- PROBLEM -
Reproduce the listing in full, pictures excluded.

- PROVIDED MATERIAL -
=-=-=-=-=

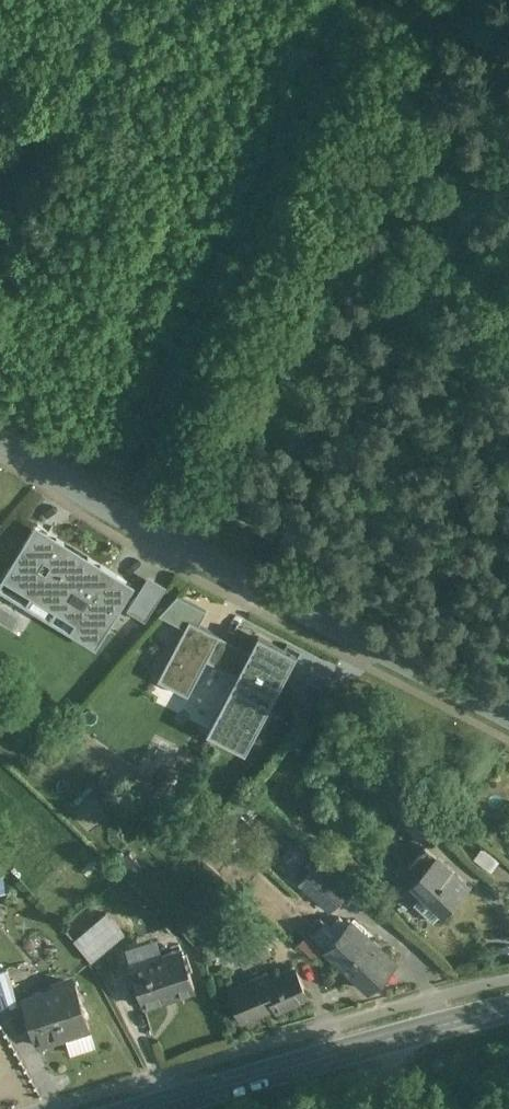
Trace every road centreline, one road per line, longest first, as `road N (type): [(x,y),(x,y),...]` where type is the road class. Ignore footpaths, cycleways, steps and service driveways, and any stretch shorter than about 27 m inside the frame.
road 1 (residential): [(0,441),(508,727)]
road 2 (secondary): [(151,1108),(508,1011)]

=-=-=-=-=

- EXERCISE RESPONSE -
Trace every road centreline, one road per line, longest first, as `road N (type): [(x,y),(x,y),...]` where type is the road class. Ignore footpaths, cycleways, steps and service driveways, and any stretch shorter than about 27 m inside the frame.
road 1 (residential): [(0,441),(508,727)]
road 2 (secondary): [(151,1108),(508,1011)]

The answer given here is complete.